Print the lines that run from the line with "C213: 330nF (VB2, VX) -> 330nF (VE2, VX)" to the line with "R204: 15k (GND, N19) -> 2.7k (GND, N19)", keeping both end lines, exactly as they appear in the entries below, and nothing else.

[Change detection data]
- Opening Delimiter -
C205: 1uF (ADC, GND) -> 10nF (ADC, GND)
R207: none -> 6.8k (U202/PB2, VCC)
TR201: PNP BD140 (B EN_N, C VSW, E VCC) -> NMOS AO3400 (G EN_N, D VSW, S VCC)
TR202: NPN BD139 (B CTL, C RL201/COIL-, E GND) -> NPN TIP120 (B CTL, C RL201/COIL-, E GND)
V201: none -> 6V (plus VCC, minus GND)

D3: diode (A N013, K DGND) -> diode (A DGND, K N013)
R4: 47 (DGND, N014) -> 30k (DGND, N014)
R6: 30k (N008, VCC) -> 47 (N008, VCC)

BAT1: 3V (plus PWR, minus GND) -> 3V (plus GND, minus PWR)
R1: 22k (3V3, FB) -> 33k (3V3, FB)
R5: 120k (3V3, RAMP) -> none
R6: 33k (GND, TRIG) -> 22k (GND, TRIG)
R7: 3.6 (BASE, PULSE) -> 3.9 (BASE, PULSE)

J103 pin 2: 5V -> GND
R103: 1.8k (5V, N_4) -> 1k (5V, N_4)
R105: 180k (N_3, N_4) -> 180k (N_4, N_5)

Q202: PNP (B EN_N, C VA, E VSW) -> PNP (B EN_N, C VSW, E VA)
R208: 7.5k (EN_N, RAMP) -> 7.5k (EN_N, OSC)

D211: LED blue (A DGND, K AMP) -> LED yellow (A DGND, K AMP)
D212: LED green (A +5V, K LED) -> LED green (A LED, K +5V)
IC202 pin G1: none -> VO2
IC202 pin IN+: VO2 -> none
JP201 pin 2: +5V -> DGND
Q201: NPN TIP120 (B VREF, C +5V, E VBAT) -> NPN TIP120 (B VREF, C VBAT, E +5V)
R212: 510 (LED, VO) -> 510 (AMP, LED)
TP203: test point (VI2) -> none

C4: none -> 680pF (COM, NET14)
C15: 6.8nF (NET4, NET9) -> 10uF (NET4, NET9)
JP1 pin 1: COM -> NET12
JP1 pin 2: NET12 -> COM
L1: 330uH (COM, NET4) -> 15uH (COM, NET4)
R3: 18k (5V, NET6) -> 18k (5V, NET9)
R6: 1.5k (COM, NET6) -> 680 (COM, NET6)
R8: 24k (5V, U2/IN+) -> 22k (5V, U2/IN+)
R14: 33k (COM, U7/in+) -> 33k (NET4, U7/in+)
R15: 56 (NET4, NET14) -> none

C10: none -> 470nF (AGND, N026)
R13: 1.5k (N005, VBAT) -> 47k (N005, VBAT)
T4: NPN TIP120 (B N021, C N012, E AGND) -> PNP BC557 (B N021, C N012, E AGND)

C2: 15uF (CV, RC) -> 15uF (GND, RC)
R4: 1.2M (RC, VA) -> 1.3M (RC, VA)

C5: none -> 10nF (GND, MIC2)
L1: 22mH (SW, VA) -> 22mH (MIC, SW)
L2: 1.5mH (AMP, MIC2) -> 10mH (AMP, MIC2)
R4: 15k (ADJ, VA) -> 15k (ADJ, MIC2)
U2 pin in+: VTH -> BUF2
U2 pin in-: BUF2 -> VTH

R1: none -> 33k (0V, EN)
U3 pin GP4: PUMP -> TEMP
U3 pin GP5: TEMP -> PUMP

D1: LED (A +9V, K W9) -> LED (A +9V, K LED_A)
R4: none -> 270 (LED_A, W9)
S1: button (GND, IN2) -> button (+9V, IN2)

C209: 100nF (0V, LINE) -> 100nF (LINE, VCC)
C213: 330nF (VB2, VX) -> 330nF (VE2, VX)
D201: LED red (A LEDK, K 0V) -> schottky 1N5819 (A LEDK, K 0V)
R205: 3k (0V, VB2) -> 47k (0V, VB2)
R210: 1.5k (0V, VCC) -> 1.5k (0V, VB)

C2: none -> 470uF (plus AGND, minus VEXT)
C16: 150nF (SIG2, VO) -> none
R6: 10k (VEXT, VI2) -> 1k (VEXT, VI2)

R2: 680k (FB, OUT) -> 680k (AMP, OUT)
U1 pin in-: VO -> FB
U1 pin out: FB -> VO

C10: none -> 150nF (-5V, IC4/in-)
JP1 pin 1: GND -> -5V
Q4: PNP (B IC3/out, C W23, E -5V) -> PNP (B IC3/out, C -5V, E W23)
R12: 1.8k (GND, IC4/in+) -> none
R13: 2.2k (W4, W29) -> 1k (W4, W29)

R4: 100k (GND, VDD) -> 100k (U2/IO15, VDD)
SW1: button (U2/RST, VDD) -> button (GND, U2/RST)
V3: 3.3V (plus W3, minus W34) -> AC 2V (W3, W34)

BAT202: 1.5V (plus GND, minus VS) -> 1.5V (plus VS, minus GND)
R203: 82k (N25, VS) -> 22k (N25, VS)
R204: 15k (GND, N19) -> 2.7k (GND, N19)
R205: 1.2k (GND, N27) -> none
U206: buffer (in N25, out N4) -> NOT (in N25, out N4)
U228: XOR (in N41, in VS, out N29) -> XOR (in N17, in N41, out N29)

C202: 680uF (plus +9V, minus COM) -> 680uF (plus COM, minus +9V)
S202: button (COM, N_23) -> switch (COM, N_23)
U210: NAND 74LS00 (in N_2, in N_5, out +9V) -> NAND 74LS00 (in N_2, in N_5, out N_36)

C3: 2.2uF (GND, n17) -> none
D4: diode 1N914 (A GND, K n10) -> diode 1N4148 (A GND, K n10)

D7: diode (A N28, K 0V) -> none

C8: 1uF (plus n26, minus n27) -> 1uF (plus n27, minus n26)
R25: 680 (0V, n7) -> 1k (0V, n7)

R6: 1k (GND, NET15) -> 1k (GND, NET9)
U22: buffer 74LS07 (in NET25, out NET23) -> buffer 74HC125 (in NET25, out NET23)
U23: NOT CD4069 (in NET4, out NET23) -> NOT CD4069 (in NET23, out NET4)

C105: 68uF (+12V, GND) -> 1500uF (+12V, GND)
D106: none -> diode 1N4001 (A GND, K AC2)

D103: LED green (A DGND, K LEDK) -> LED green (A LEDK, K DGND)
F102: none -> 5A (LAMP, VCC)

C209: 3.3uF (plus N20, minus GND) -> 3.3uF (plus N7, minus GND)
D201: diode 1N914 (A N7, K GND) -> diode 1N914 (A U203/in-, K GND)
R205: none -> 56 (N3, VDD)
- Closing Delimiter -
Expected answer ▸
C213: 330nF (VB2, VX) -> 330nF (VE2, VX)
D201: LED red (A LEDK, K 0V) -> schottky 1N5819 (A LEDK, K 0V)
R205: 3k (0V, VB2) -> 47k (0V, VB2)
R210: 1.5k (0V, VCC) -> 1.5k (0V, VB)

C2: none -> 470uF (plus AGND, minus VEXT)
C16: 150nF (SIG2, VO) -> none
R6: 10k (VEXT, VI2) -> 1k (VEXT, VI2)

R2: 680k (FB, OUT) -> 680k (AMP, OUT)
U1 pin in-: VO -> FB
U1 pin out: FB -> VO

C10: none -> 150nF (-5V, IC4/in-)
JP1 pin 1: GND -> -5V
Q4: PNP (B IC3/out, C W23, E -5V) -> PNP (B IC3/out, C -5V, E W23)
R12: 1.8k (GND, IC4/in+) -> none
R13: 2.2k (W4, W29) -> 1k (W4, W29)

R4: 100k (GND, VDD) -> 100k (U2/IO15, VDD)
SW1: button (U2/RST, VDD) -> button (GND, U2/RST)
V3: 3.3V (plus W3, minus W34) -> AC 2V (W3, W34)

BAT202: 1.5V (plus GND, minus VS) -> 1.5V (plus VS, minus GND)
R203: 82k (N25, VS) -> 22k (N25, VS)
R204: 15k (GND, N19) -> 2.7k (GND, N19)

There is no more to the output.